- Exercise brief -
Copy each entry below exactly. No images.

----- Recorded data

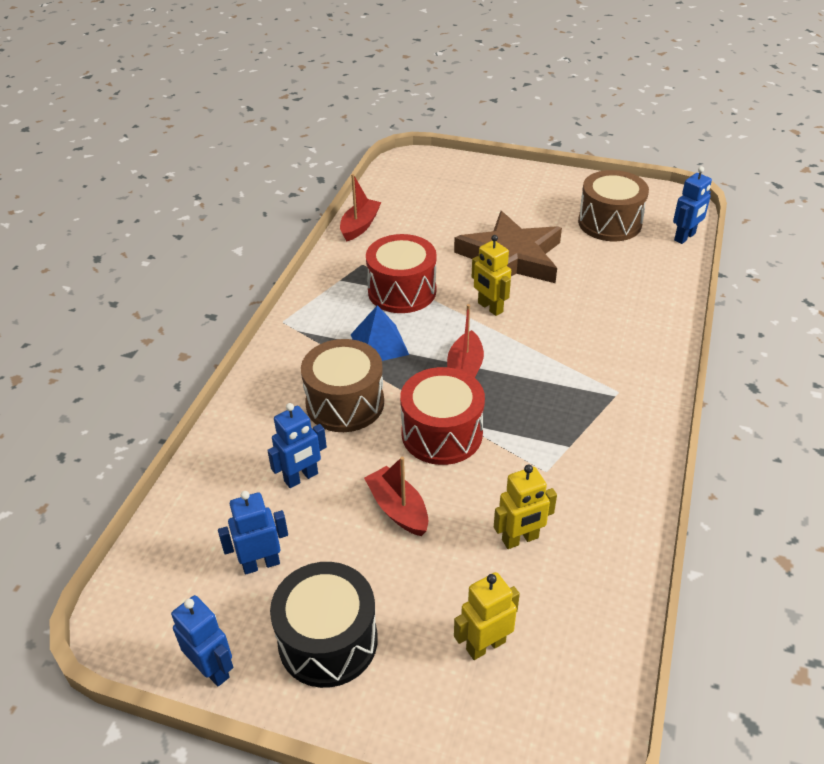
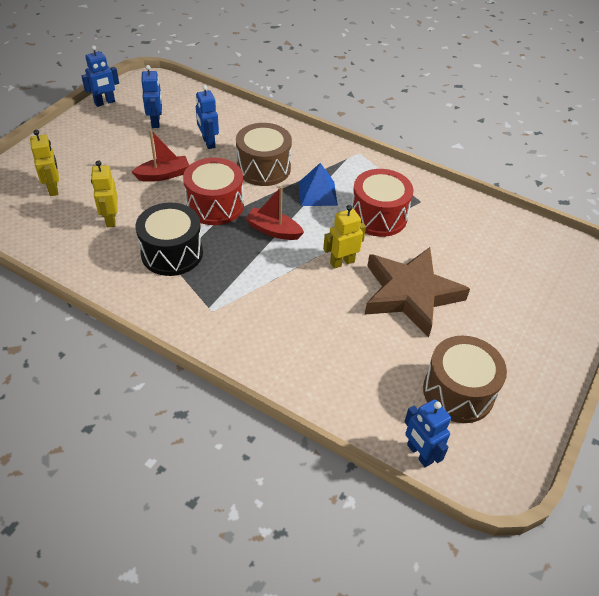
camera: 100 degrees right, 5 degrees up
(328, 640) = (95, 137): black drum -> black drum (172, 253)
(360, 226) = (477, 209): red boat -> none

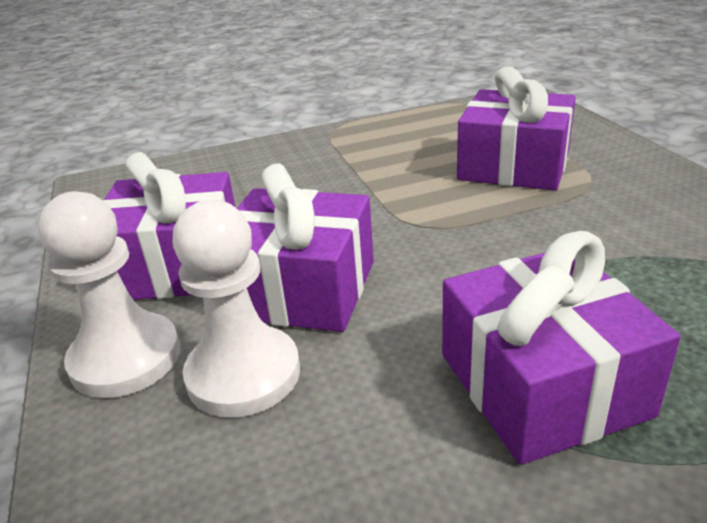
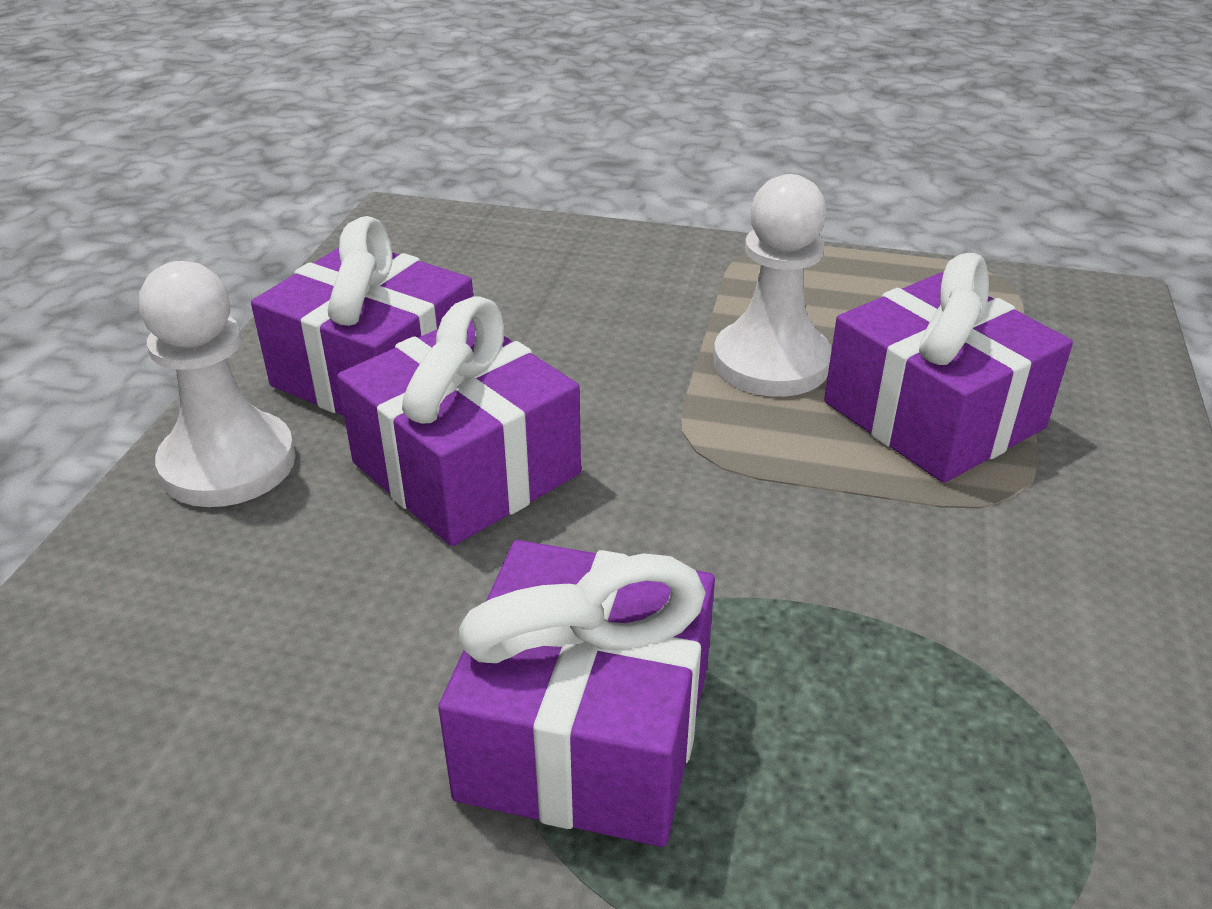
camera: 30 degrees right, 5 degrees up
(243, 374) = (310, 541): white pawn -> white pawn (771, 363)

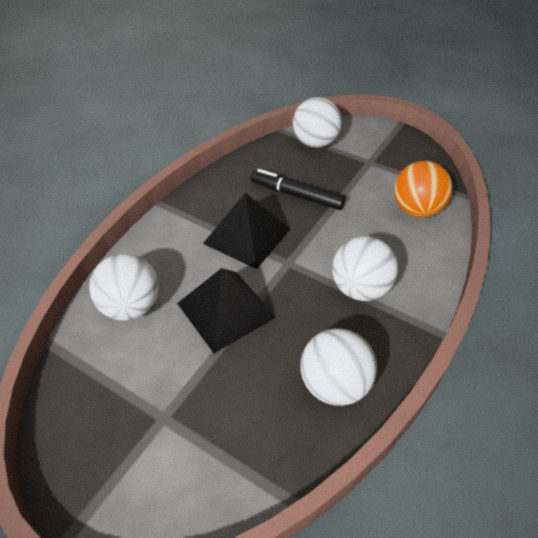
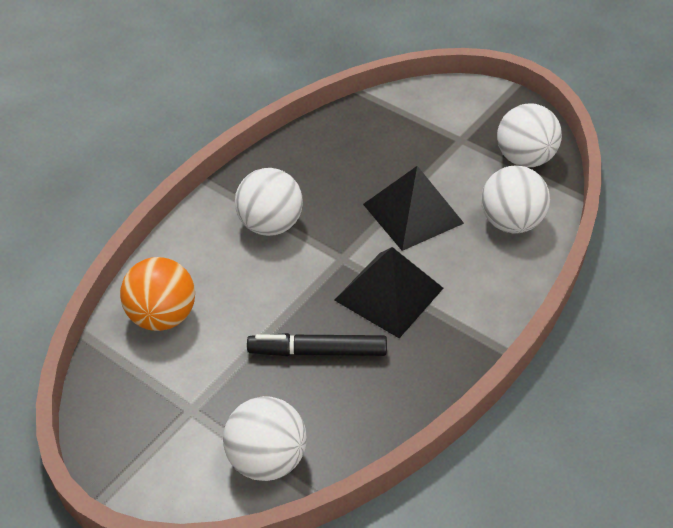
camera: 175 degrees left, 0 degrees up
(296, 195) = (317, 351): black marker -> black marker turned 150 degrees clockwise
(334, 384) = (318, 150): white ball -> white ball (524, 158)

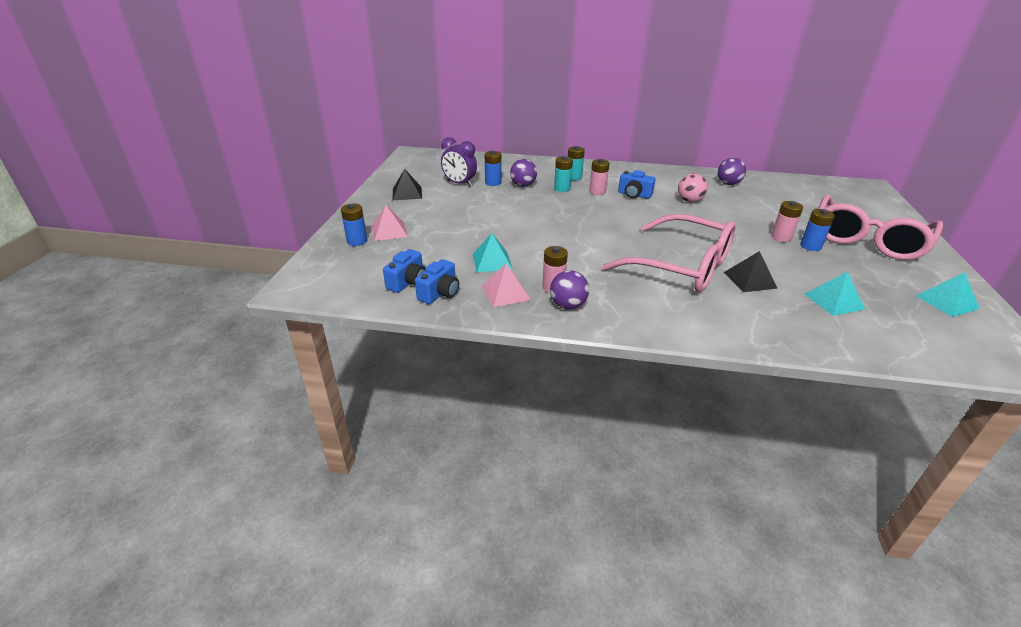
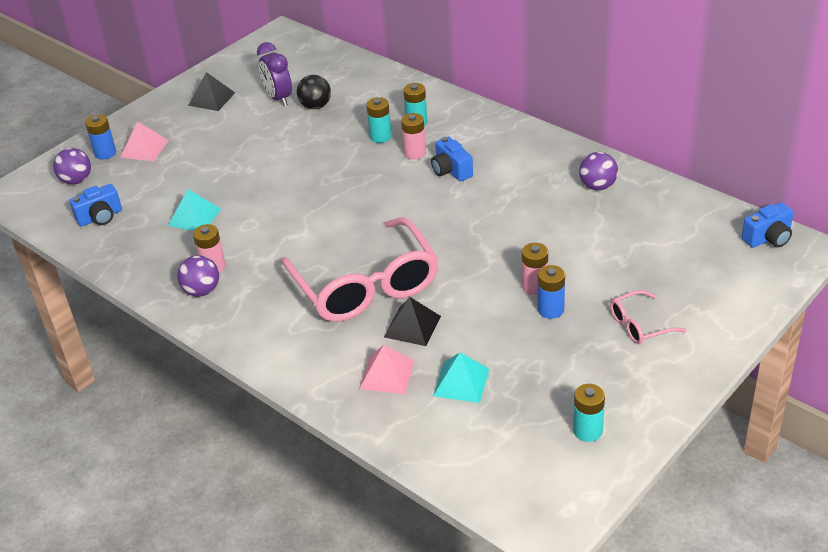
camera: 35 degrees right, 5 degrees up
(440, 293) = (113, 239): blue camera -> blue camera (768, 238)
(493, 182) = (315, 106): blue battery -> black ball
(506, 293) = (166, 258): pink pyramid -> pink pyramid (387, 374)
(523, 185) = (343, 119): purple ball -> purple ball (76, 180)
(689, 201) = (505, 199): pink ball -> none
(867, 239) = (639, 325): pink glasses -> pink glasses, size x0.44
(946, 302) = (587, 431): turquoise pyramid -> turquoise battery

----------

- Response box -
camera: 100 degrees right, 5 degrees up
(328, 640) = (95, 137): black drum -> black drum (172, 253)
(360, 226) = (477, 209): red boat -> none

camera: 30 degrees right, 5 degrees up
(243, 374) = (310, 541): white pawn -> white pawn (771, 363)

camera: 175 degrees left, 0 degrees up
(296, 195) = (317, 351): black marker -> black marker turned 150 degrees clockwise
(334, 384) = (318, 150): white ball -> white ball (524, 158)

camera: 35 degrees right, 5 degrees up
(440, 293) = (113, 239): blue camera -> blue camera (768, 238)
(493, 182) = (315, 106): blue battery -> black ball
(506, 293) = (166, 258): pink pyramid -> pink pyramid (387, 374)
(523, 185) = (343, 119): purple ball -> purple ball (76, 180)
(689, 201) = (505, 199): pink ball -> none
(867, 239) = (639, 325): pink glasses -> pink glasses, size x0.44
(946, 302) = (587, 431): turquoise pyramid -> turquoise battery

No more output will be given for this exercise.